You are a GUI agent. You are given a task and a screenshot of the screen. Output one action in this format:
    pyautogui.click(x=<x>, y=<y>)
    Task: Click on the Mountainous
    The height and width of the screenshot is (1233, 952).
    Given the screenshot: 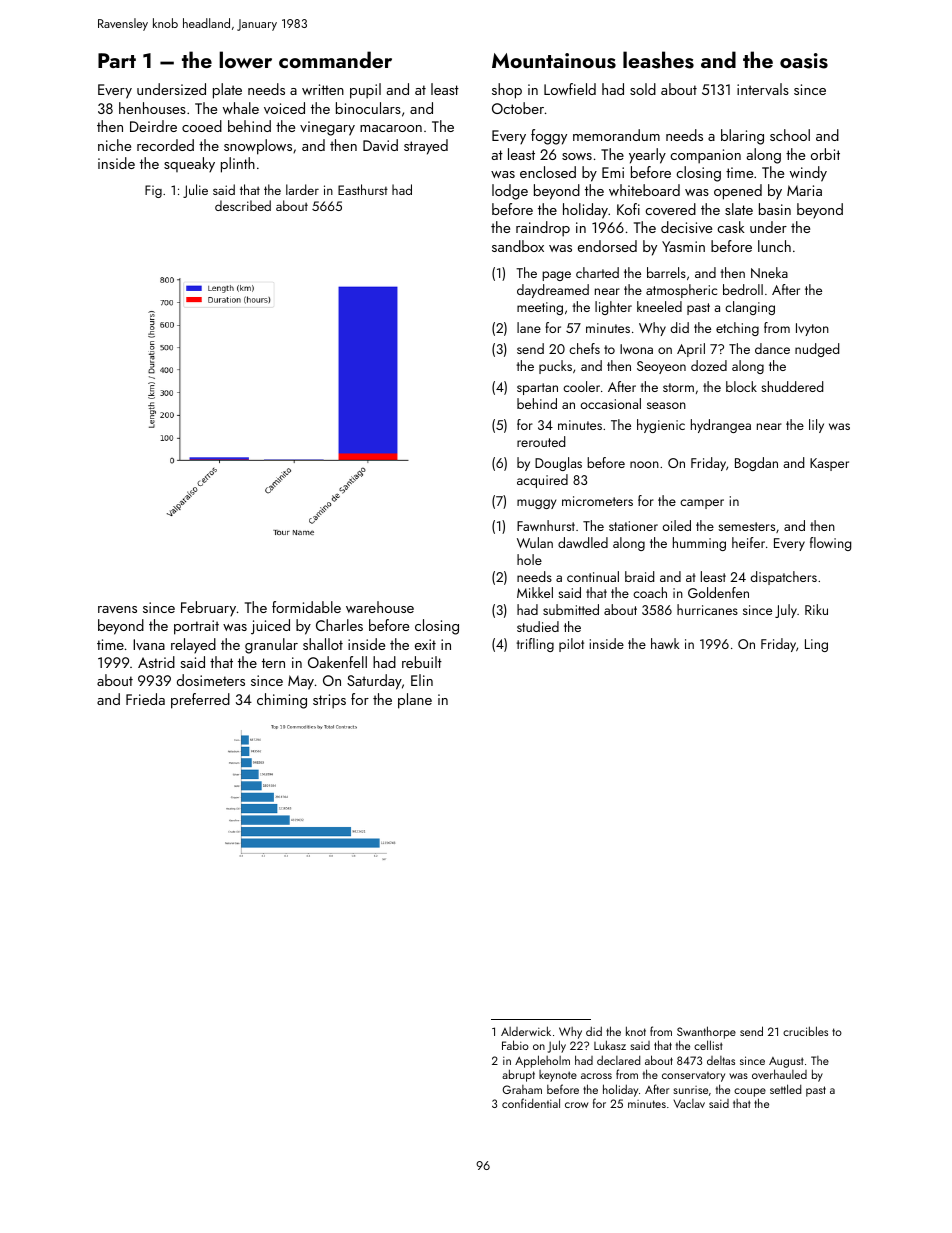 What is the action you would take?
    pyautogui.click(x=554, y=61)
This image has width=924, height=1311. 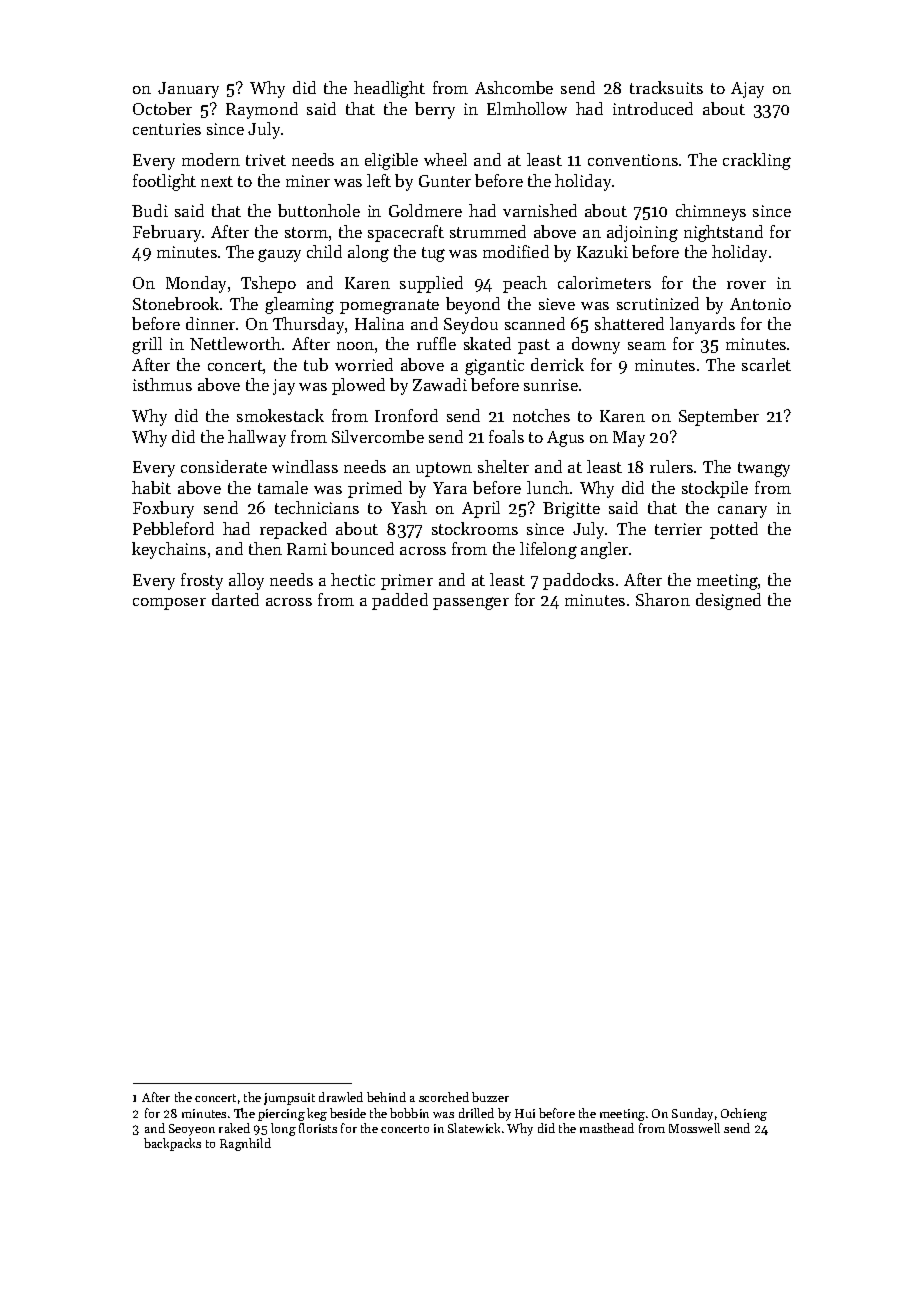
◆ ◆ ◆ ◆
Rewrite the material from its first line through the line containing "The height and", inclusive, as a JSON list of strings, one string per line, leaving out blank lines.

> **THE REPLY**:
[
  "You are a GUI agent. You are given a task and a screenshot of the screen. Output one action in this format:",
  "    pyautogui.click(x=<x>, y=<y>)",
  "    Task: Click on the Mountainous",
  "    The height and width of the screenshot is (1233, 952)."
]